(DATA PROVIDED Opens)
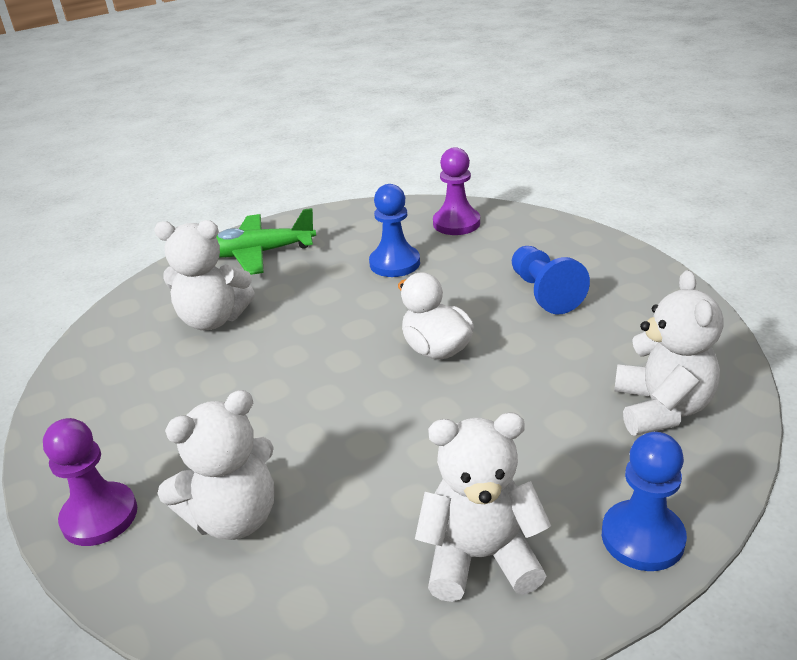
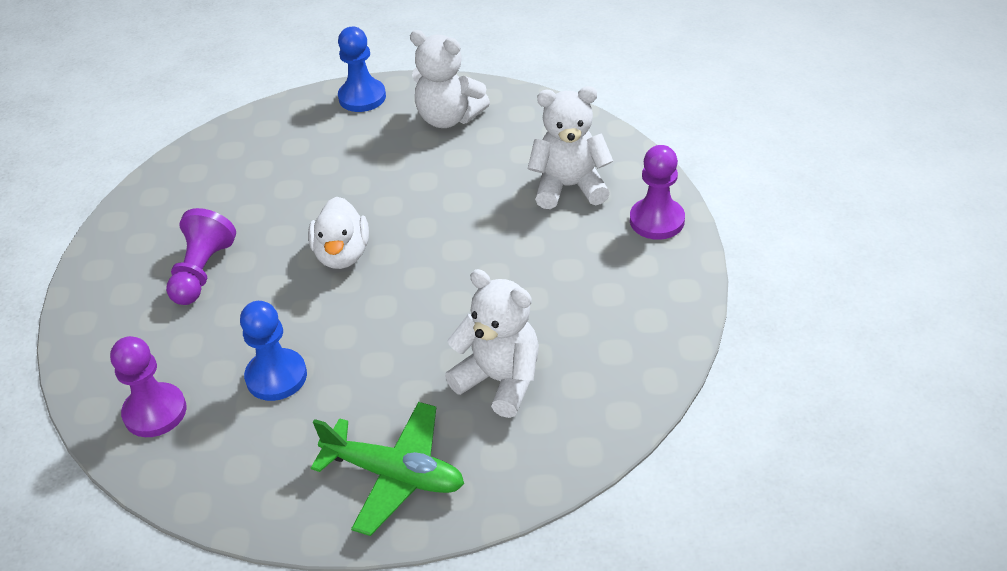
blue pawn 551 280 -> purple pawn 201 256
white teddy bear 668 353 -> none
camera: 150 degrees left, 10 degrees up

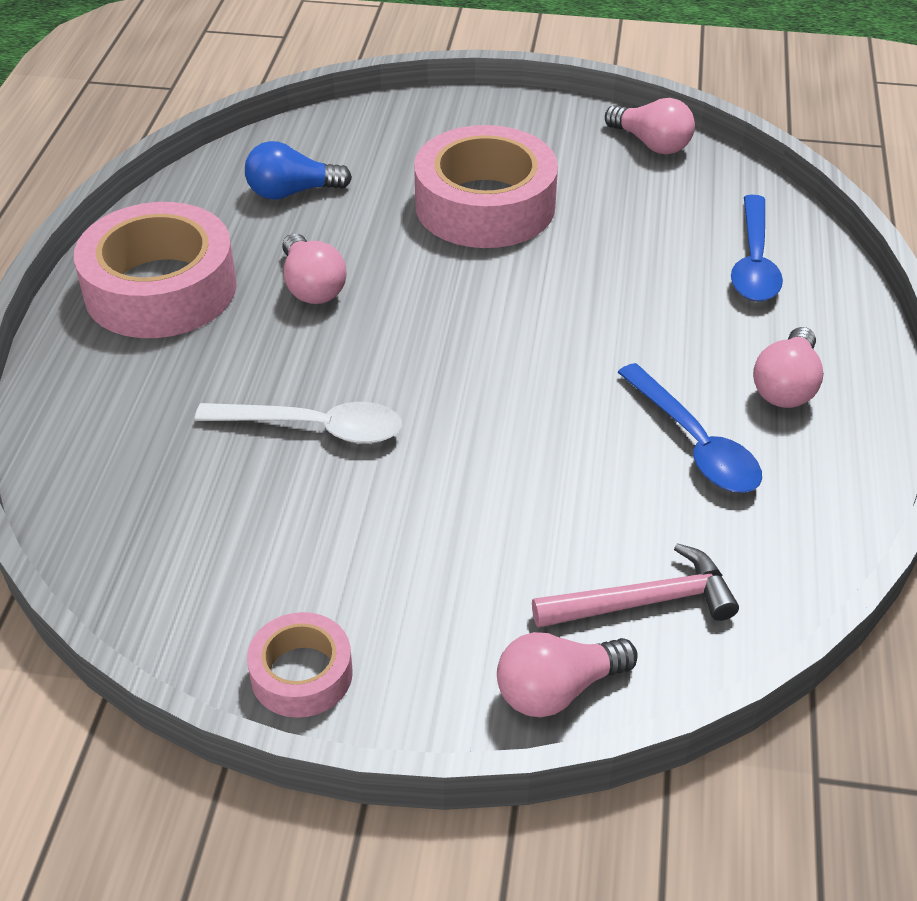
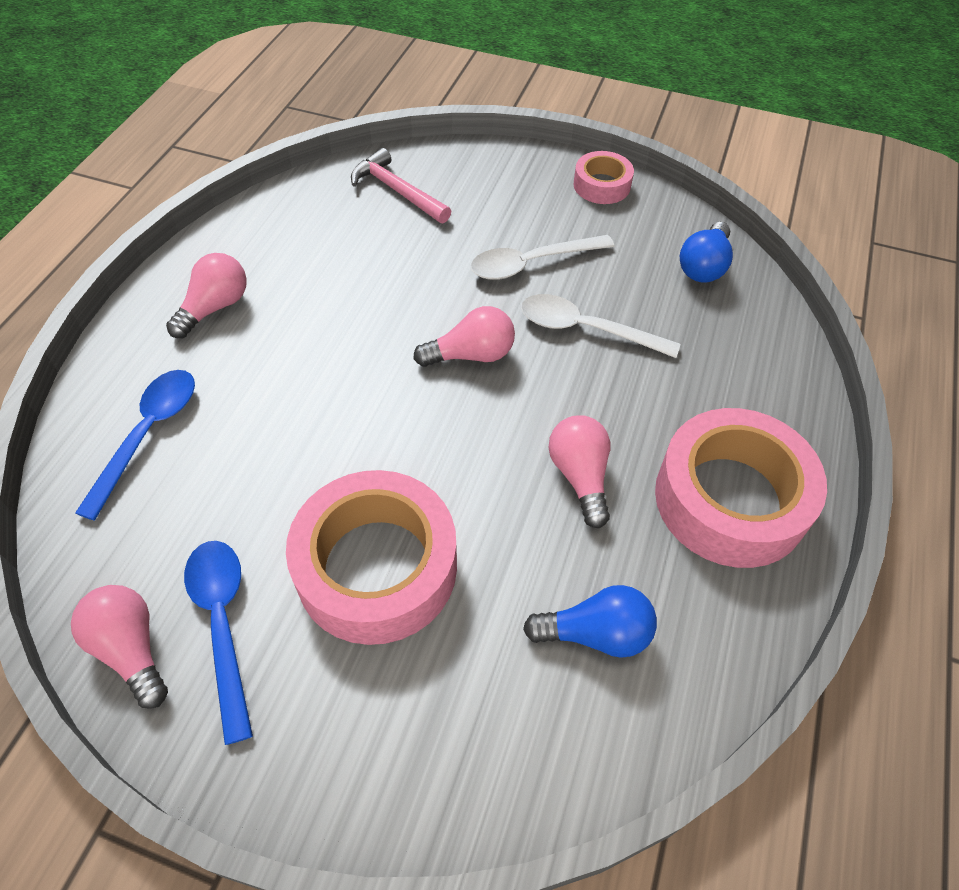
pink light bulb 567 675 -> pink light bulb 464 336, moved
pink hammer 635 585 -> pink hammer 401 185, 45 degrees clockwise
blue spoon 689 428 -> blue spoon 218 643, moved
none -> white spoon 542 257
none -> blue light bulb 706 252
camera: 170 degrees left, 10 degrees up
(DATA PROVIDED Closes)
_PROBLEM_: Write the listing above out again exactly, dropping each image.

_ANSWER SPACE_:
blue pawn 551 280 -> purple pawn 201 256
white teddy bear 668 353 -> none
camera: 150 degrees left, 10 degrees up

pink light bulb 567 675 -> pink light bulb 464 336, moved
pink hammer 635 585 -> pink hammer 401 185, 45 degrees clockwise
blue spoon 689 428 -> blue spoon 218 643, moved
none -> white spoon 542 257
none -> blue light bulb 706 252
camera: 170 degrees left, 10 degrees up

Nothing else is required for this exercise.